*** Input data ***

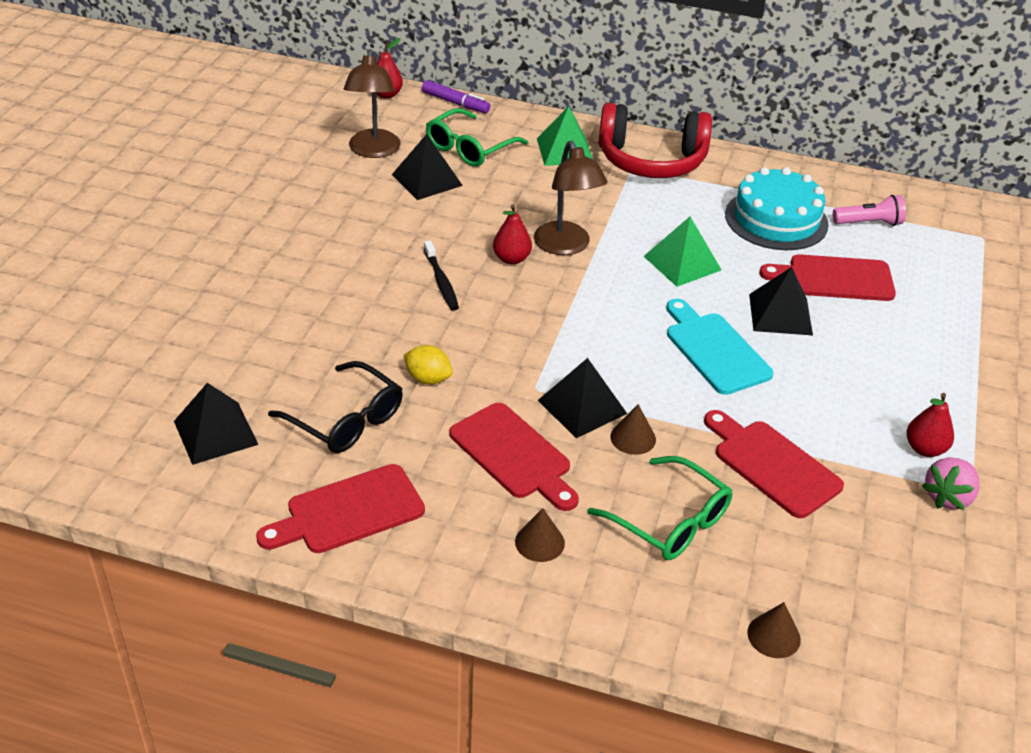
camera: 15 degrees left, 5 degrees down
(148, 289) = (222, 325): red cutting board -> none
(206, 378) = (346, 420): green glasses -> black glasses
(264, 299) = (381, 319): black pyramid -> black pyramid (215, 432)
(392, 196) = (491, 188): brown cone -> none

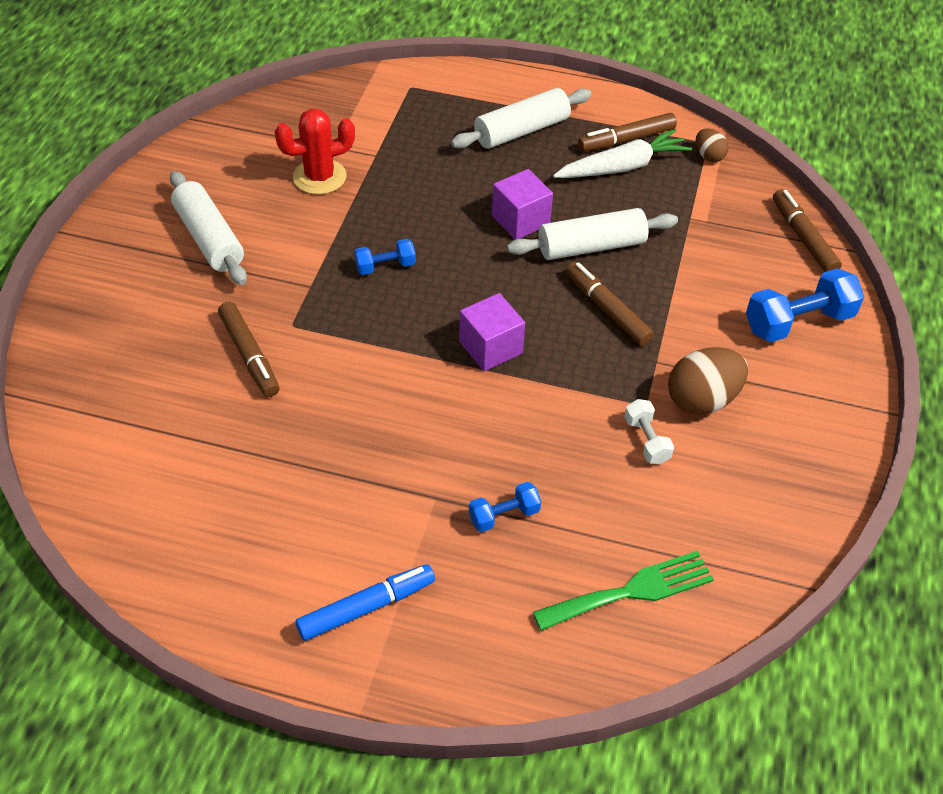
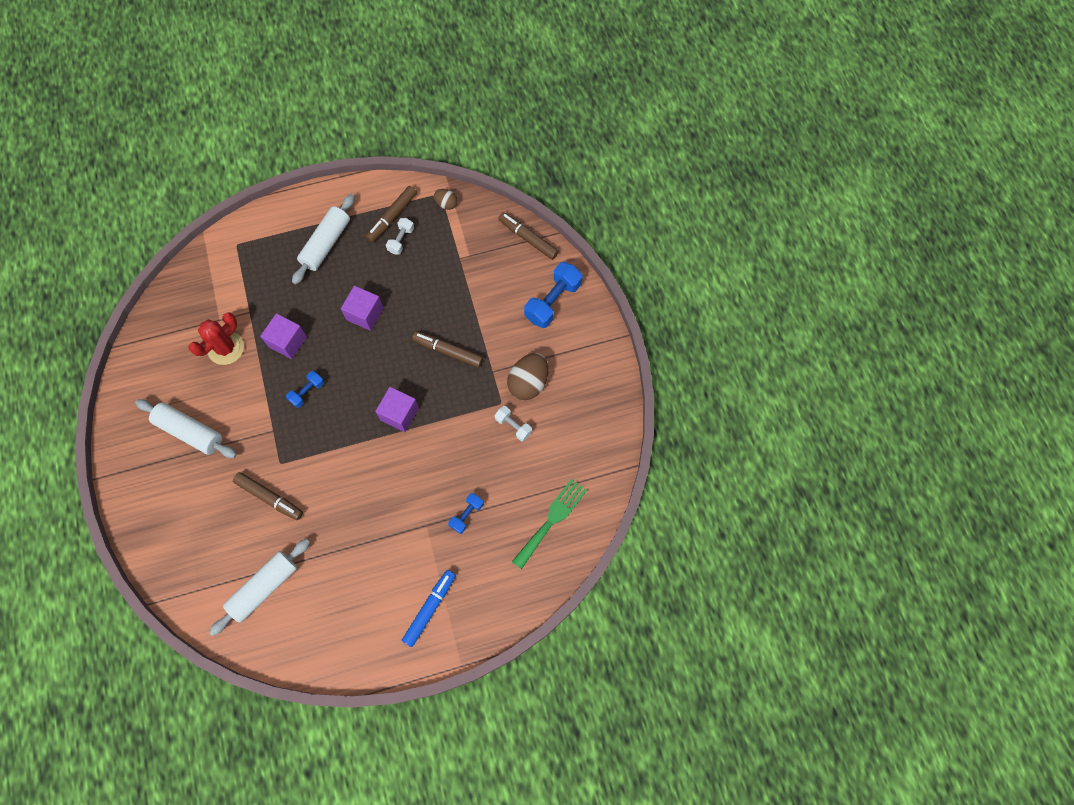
camera: 30 degrees left, 20 degrees up
(400, 204) = (287, 342): none -> purple cube
(591, 247) = (415, 311): white rolling pin -> white rolling pin (264, 588)
(622, 167) = (401, 240): white carrot -> white dumbbell

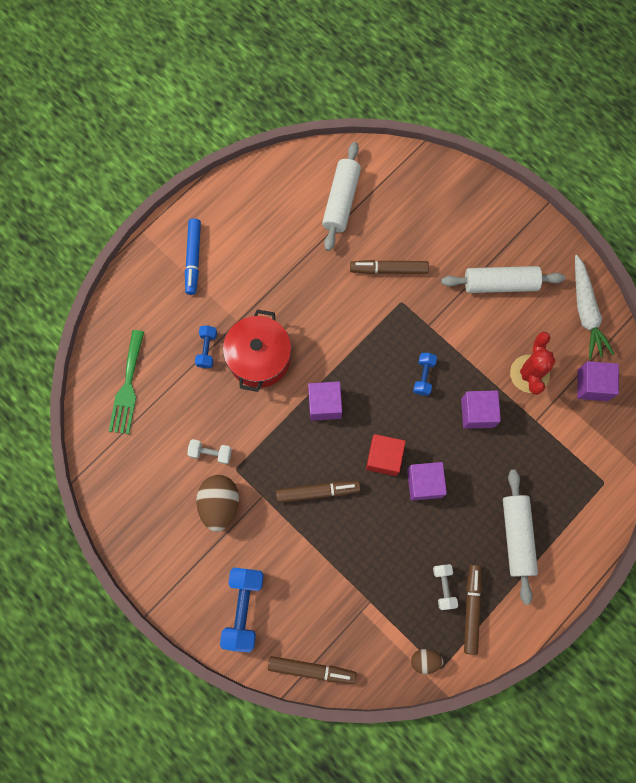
camera: 150 degrees right, 5 degrees up
(143, 370) = (585, 311): none -> white carrot
(187, 314) = (592, 385): none -> purple cube
(381, 348) = (384, 457): none -> red cube
(427, 482) = (259, 358): none -> red pot

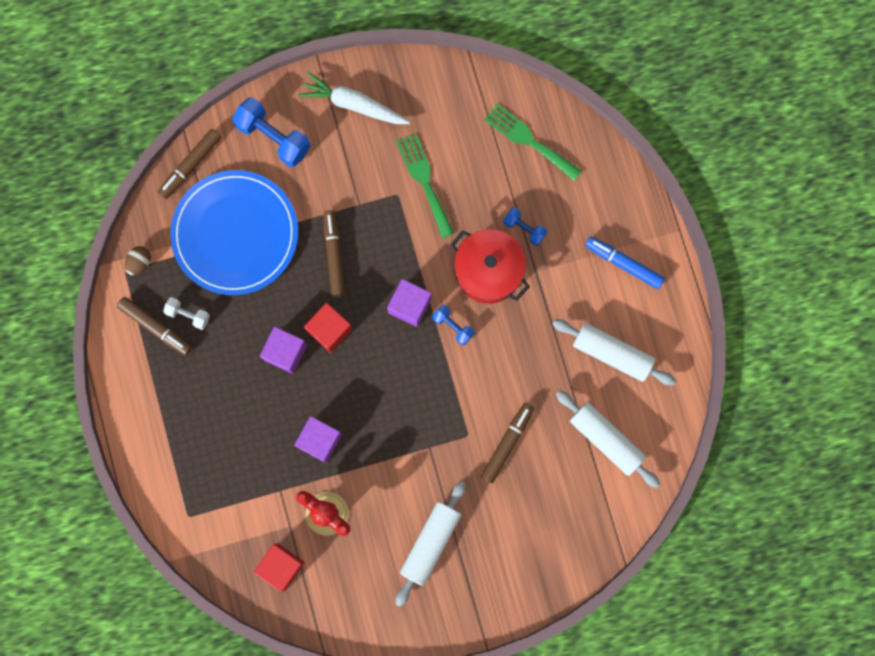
camera: 120 degrees right, 5 degrees up
(210, 453) = (424, 181): white dumbbell -> green fork
(220, 504) = (374, 165): brown egg -> none
(318, 492) = (334, 254): brown marker -> brown marker turned 150 degrees clockwise
(349, 589) = (235, 234): none -> blue plate
(424, 376) = (383, 412): blue dumbbell -> blue dumbbell (453, 326)
(517, 536) = (190, 405): white rolling pin -> white rolling pin (612, 354)
(585, 311) = (355, 609): white carrot -> white carrot (353, 104)
(592, 385) = (281, 566): purple cube -> red cube

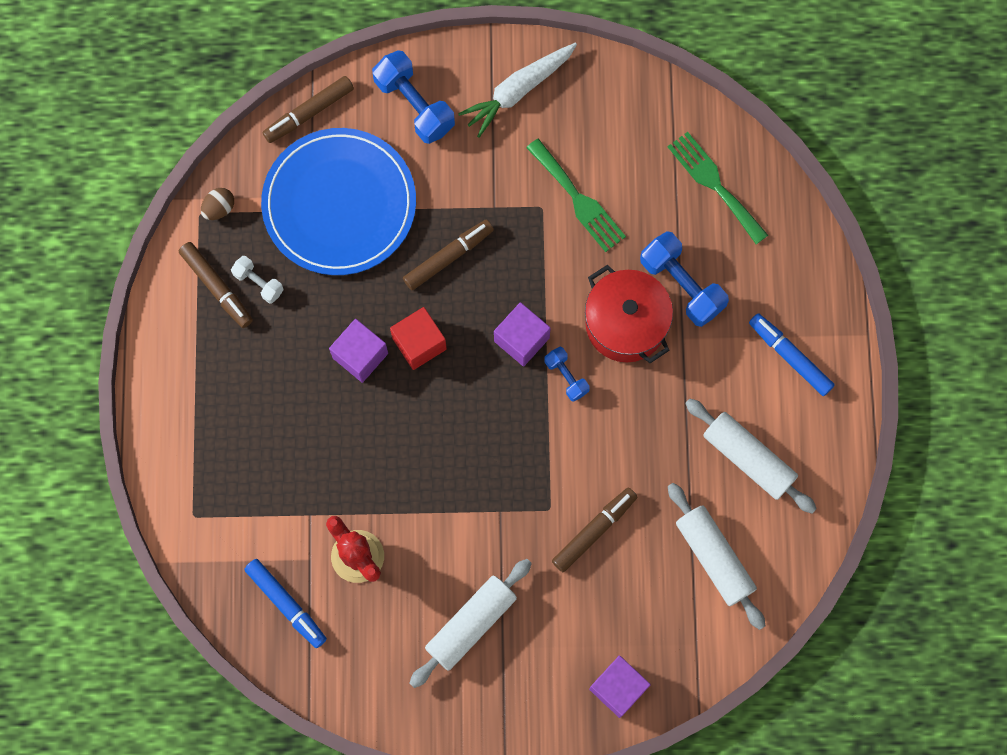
camera: 15 degrees right, 5 degrees down
(281, 566) = (286, 604): red cube -> blue marker
(320, 440) = (372, 468): purple cube -> purple cube (618, 688)
(334, 254) = (448, 257): brown marker -> brown marker turned 45 degrees clockwise
(353, 104) = (518, 91): white carrot -> white carrot turned 75 degrees counterclockwise
(424, 181) = (578, 199): green fork -> green fork turned 150 degrees clockwise
(524, 228) = (682, 285): blue dumbbell -> blue dumbbell, size x1.80

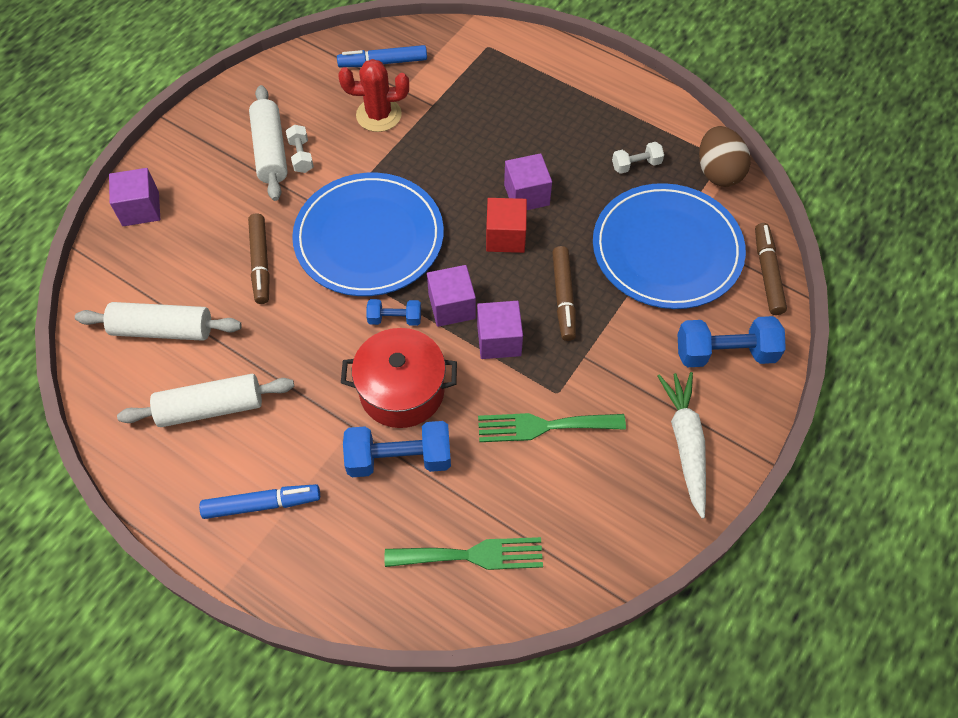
camera: 125 degrees right, 15 degrees down
(217, 287) = (651, 139): brown marker -> none
(219, 208) = (718, 172): brown egg -> brown egg, size x1.82
(457, 590) = (301, 156): none -> white dumbbell
(502, 458) = (369, 238): none -> blue plate
(526, 281) = (499, 340): none -> purple cube

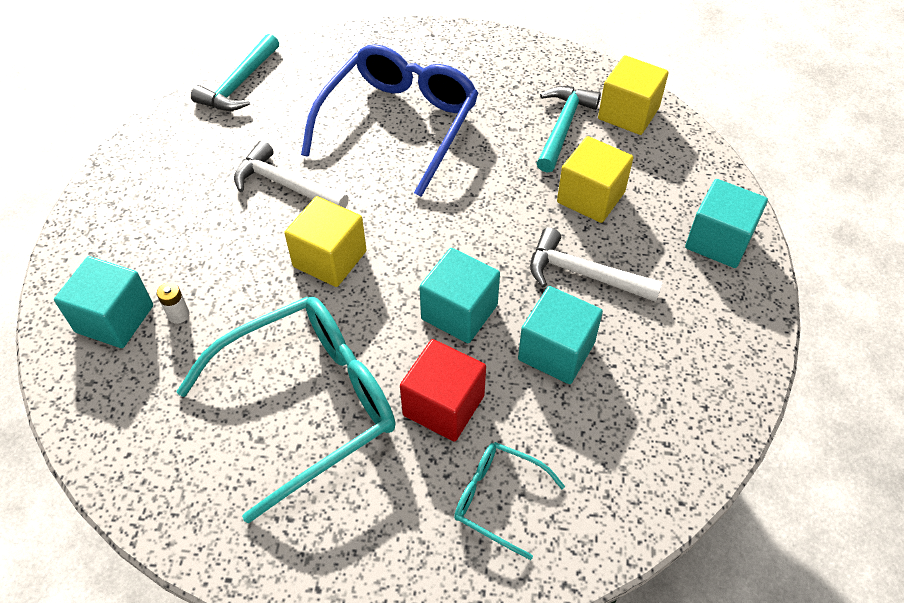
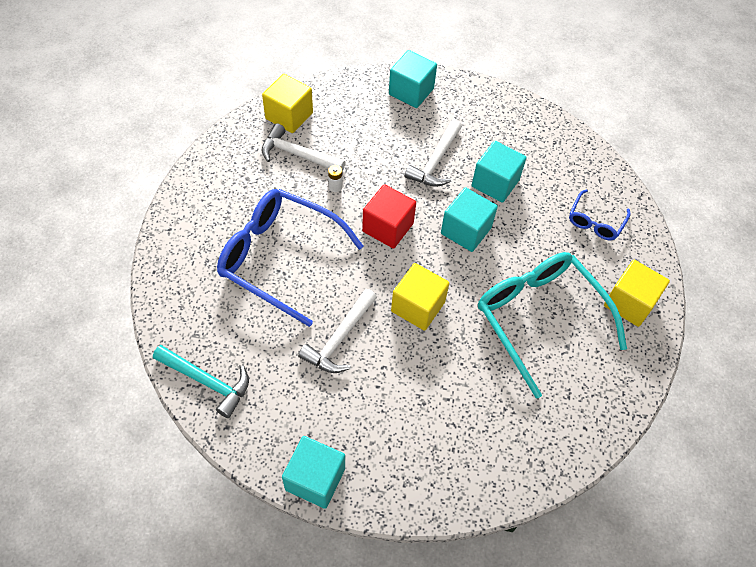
camera: 90 degrees left, 5 degrees up
(115, 319) = (472, 454): turquoise cube -> turquoise cube (315, 479)
(178, 315) = (468, 407): white battery -> white battery (335, 187)
(443, 405) = (536, 244): red cube -> red cube (388, 227)
(499, 499) = (595, 221): turquoise glasses -> blue glasses
(563, 127) = (298, 154): turquoise hammer -> white hammer
(590, 197) = (369, 148): yellow cube -> yellow cube (629, 303)

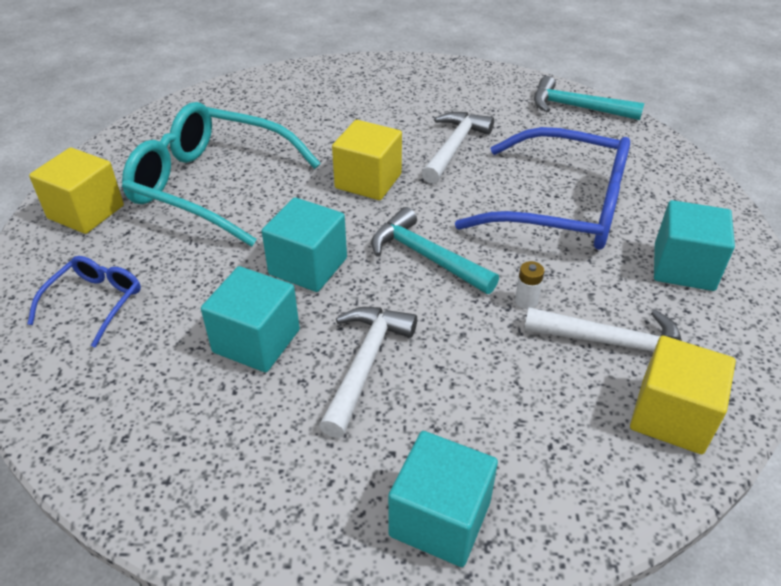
camera: 175 degrees right, 15 degrees down
(315, 479) = (443, 68): turquoise cube -> turquoise cube (683, 267)
(388, 227) = (426, 257): red cube -> turquoise hammer
(540, 319) = (212, 185): turquoise glasses -> turquoise glasses turned 150 degrees clockwise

***

# About this task
Set down, exactly as they stand above, the lines starting with the line with "(424, 376) = (383, 412): blue" and going on through the line with "(592, 385) = (281, 566): purple", and no others.

# Solution to the problem
(424, 376) = (383, 412): blue dumbbell -> blue dumbbell (453, 326)
(517, 536) = (190, 405): white rolling pin -> white rolling pin (612, 354)
(585, 311) = (355, 609): white carrot -> white carrot (353, 104)
(592, 385) = (281, 566): purple cube -> red cube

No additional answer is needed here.